▶ **WHAT IS NEEDED**: Count the lines in the rows below that contain the string "primary", matching case exactly. Reply with only the number.

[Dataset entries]
------------------------------------------------------------
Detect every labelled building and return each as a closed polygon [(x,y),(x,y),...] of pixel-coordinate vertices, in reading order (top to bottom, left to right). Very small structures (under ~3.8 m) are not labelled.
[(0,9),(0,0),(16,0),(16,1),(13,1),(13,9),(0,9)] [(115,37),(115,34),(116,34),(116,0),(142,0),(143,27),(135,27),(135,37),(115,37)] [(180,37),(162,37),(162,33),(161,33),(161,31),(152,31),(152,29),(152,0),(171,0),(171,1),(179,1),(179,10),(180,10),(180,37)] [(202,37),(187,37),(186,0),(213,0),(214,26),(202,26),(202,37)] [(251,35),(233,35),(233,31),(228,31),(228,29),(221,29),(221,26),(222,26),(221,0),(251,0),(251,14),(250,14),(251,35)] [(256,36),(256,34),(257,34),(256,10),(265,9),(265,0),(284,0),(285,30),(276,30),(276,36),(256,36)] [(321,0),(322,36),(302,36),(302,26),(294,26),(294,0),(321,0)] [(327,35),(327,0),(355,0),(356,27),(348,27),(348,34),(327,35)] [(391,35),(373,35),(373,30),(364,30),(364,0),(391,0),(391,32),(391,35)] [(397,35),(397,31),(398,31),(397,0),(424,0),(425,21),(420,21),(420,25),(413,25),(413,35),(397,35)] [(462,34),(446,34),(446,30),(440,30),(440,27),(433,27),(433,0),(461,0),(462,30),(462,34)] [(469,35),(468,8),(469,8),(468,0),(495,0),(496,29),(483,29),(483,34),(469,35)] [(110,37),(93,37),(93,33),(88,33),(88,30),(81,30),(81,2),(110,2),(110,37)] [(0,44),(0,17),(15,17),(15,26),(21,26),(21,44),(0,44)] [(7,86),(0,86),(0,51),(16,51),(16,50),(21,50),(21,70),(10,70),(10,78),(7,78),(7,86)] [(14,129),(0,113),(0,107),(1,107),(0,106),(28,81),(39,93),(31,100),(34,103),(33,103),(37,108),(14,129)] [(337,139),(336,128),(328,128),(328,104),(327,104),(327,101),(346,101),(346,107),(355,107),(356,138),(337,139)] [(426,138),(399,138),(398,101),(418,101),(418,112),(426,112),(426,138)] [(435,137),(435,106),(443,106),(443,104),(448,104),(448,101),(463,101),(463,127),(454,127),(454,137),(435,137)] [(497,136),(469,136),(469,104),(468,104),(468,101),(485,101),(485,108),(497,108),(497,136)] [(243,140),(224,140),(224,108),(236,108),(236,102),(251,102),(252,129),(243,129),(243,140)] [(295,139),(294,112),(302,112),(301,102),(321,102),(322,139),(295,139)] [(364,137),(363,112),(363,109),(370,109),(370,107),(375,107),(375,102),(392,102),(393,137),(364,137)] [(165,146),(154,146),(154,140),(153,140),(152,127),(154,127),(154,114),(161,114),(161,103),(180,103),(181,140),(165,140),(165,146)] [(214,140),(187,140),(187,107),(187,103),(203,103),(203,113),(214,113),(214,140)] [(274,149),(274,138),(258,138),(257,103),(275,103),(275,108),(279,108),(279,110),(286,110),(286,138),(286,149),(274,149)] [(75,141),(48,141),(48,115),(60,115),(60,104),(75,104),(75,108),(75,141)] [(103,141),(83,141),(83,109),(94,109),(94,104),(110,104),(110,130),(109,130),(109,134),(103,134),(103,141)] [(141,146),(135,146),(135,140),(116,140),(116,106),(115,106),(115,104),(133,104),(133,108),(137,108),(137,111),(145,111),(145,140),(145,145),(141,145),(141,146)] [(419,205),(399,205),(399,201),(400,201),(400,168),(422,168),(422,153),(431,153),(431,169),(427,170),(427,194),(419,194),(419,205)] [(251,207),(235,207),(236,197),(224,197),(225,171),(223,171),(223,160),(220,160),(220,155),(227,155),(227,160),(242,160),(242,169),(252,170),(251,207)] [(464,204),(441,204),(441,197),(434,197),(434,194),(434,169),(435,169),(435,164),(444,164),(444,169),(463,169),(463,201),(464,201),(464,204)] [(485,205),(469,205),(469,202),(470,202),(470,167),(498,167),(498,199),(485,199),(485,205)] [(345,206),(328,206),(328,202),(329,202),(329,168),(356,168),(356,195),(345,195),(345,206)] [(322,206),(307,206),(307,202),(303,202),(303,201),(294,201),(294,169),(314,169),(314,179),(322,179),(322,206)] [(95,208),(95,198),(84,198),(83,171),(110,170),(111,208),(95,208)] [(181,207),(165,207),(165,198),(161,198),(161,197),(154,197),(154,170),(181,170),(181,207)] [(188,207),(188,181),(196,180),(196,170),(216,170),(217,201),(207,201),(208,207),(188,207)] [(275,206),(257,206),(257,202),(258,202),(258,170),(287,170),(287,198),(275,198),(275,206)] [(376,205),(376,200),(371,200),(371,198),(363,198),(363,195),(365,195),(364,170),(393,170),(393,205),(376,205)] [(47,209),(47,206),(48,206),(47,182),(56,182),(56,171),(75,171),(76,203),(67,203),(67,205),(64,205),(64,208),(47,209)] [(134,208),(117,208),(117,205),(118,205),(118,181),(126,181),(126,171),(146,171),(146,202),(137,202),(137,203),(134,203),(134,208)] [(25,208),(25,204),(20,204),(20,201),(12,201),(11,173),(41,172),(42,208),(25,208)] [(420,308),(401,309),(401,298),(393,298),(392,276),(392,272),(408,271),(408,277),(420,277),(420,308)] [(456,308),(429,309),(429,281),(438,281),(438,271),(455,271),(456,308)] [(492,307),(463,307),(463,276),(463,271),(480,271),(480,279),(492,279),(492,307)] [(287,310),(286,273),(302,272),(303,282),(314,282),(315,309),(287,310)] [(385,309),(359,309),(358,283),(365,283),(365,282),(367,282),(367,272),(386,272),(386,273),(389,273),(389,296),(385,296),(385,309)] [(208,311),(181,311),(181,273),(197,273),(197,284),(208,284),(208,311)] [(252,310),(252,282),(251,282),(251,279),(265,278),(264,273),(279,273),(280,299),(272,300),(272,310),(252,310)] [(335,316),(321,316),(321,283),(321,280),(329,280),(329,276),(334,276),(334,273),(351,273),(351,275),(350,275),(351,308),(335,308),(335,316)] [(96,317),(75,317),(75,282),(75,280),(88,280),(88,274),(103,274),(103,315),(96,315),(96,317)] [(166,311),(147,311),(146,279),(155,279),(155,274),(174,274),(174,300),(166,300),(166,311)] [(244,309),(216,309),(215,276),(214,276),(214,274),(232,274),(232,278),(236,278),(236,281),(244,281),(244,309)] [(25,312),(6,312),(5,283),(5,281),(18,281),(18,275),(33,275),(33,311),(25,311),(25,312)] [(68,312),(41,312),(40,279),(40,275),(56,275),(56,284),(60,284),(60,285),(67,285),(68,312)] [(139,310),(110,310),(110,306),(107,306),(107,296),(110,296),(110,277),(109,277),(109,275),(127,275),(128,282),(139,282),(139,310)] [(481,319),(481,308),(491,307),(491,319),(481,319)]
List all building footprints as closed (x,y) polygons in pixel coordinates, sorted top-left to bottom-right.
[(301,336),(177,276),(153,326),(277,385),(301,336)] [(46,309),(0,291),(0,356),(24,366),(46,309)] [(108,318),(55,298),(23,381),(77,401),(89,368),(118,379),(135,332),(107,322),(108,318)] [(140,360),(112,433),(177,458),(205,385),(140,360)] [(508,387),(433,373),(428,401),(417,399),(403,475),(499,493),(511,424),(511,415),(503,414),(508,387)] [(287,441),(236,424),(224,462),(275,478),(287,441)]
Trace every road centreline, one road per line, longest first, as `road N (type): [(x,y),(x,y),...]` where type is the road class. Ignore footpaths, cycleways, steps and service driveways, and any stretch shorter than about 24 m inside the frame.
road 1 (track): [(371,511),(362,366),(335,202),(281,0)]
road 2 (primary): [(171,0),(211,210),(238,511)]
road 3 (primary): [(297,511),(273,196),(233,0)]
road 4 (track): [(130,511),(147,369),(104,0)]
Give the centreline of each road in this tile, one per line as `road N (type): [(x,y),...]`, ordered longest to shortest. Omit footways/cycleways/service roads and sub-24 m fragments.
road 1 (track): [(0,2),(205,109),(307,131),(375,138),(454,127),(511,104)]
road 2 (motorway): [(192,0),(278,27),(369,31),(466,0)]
------------------------------------------------------------
▶ **RESPONSE TO THE TASK**: 2